From the listing below, copy only the lines from the line that contains "turquoise notebook <253, 278>" to the line that contains "yellow spoon <758, 119>", counting those two lines as part of the copy.
==================================================
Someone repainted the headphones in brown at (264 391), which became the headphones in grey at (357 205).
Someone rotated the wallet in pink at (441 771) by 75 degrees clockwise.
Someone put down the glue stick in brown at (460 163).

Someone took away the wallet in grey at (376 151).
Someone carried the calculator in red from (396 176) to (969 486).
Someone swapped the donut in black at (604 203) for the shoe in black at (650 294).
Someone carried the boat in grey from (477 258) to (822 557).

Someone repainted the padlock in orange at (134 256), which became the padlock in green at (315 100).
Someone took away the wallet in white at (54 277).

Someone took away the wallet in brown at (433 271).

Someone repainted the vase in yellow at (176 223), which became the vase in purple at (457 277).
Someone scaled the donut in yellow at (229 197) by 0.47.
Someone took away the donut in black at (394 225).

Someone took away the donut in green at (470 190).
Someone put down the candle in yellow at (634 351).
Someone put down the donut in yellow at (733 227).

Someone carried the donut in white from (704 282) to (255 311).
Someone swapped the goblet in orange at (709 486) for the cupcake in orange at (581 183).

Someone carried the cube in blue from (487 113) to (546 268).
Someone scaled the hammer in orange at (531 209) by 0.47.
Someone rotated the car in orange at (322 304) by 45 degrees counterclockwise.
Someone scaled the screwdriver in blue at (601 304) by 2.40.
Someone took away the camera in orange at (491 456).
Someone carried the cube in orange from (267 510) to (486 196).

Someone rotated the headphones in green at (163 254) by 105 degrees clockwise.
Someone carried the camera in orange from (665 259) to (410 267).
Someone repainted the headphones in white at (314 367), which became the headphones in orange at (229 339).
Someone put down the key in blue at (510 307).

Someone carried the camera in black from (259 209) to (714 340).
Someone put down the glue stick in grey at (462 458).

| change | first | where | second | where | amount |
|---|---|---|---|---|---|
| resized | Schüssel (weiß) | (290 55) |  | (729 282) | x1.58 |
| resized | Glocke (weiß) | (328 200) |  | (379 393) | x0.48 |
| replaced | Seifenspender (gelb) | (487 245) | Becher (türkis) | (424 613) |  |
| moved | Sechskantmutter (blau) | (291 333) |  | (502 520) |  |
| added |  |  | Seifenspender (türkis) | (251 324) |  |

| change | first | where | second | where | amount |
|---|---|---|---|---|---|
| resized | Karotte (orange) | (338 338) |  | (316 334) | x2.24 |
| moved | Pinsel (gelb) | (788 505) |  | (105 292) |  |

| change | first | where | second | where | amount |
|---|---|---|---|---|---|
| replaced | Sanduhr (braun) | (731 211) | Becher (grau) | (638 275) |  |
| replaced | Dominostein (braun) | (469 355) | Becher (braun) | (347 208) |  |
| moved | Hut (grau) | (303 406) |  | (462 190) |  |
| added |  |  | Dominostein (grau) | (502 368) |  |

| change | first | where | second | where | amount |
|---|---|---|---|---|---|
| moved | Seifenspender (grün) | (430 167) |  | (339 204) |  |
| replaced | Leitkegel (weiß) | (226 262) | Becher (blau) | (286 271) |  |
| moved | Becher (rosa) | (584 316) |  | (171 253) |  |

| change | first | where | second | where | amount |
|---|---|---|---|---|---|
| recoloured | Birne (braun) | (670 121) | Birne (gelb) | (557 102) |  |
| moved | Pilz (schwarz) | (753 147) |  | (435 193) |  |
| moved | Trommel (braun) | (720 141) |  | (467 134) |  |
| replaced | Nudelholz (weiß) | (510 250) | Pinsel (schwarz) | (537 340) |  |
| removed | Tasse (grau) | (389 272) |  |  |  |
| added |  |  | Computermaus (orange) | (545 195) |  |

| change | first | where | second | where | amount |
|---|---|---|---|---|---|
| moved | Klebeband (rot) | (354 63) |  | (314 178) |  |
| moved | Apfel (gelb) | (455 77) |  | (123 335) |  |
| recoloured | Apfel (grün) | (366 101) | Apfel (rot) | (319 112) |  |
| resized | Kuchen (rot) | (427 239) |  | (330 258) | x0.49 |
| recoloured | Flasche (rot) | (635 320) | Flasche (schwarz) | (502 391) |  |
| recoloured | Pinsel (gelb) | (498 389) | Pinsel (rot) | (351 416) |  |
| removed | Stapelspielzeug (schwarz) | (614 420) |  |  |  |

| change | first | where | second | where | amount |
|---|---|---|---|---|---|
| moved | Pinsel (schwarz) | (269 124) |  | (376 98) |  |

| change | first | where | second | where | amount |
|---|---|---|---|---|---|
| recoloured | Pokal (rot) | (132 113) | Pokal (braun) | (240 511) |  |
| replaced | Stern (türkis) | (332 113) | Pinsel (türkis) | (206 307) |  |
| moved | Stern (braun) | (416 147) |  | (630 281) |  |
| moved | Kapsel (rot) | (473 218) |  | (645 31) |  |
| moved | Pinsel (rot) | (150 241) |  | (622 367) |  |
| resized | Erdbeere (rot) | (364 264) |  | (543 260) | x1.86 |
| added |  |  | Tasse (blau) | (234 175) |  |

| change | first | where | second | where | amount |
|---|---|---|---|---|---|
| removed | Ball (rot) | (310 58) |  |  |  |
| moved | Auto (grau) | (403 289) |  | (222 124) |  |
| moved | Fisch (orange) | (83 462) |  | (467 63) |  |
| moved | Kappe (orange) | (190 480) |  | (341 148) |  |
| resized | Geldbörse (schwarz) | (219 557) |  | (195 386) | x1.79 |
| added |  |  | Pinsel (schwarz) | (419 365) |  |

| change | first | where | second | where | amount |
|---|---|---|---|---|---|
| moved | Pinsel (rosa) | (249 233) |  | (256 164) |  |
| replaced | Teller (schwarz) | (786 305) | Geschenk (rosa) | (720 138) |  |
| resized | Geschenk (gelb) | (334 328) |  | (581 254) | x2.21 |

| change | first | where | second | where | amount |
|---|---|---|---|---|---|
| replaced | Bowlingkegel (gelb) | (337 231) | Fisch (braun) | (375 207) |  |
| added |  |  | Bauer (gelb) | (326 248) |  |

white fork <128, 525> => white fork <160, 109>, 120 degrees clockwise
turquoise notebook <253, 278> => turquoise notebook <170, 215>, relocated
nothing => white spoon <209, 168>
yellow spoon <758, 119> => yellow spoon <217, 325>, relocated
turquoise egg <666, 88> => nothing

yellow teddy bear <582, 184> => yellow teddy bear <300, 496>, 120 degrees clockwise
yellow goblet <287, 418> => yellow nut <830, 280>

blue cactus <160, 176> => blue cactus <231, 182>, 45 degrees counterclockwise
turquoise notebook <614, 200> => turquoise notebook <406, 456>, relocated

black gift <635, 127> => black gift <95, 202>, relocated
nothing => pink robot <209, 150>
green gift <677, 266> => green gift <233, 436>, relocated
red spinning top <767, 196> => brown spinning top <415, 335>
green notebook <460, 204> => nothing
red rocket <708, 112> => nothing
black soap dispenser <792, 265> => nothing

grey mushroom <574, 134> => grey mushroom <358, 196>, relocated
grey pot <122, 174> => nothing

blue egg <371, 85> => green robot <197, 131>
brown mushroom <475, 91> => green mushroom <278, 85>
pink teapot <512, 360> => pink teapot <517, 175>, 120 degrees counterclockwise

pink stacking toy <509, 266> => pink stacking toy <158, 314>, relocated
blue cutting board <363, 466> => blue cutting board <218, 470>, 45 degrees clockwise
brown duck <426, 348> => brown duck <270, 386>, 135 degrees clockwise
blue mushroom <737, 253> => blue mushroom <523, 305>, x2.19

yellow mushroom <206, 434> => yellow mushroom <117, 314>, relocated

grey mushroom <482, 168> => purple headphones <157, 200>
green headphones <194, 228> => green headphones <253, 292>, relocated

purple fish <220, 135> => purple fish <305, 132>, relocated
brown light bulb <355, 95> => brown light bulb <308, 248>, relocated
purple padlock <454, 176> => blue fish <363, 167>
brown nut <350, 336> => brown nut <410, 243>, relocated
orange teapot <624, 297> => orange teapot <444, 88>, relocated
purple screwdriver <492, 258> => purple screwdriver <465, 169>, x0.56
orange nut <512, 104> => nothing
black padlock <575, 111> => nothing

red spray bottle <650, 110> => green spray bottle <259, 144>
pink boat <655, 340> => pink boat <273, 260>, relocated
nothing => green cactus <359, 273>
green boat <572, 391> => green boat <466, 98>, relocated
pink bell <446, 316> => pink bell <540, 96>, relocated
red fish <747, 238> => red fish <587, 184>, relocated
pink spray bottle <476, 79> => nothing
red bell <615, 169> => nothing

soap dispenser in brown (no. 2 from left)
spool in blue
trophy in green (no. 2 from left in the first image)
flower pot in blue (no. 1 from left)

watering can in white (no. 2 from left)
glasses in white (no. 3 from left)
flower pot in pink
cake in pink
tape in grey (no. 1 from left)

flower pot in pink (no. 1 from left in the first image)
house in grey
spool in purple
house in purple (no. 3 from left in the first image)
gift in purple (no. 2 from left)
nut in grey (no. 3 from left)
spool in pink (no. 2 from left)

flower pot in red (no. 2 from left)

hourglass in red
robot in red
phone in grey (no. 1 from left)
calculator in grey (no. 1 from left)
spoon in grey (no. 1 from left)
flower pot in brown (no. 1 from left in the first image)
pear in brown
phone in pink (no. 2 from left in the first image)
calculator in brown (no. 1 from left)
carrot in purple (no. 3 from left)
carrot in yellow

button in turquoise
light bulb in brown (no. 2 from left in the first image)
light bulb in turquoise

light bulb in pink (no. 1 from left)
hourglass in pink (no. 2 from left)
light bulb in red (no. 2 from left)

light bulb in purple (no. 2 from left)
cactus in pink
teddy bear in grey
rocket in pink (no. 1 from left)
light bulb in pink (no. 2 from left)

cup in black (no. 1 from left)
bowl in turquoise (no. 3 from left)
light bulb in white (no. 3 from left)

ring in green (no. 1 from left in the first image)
==================================================
### Written response
turquoise notebook <253, 278> => turquoise notebook <170, 215>, relocated
nothing => white spoon <209, 168>
yellow spoon <758, 119> => yellow spoon <217, 325>, relocated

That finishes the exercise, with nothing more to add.